*** Data for review Section Begins ***
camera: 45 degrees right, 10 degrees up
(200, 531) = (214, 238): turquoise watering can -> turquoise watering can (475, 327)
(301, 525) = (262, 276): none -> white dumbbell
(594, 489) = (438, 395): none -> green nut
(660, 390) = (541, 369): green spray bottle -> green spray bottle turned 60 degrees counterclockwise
*** Data for review Section Ends ***
* **About this exercise**
Print the lines of the material, exactly and only, from the line that contains "(594, 489) = (438, 395): none -> green nut" down to and including the final line.

* **Task answer**
(594, 489) = (438, 395): none -> green nut
(660, 390) = (541, 369): green spray bottle -> green spray bottle turned 60 degrees counterclockwise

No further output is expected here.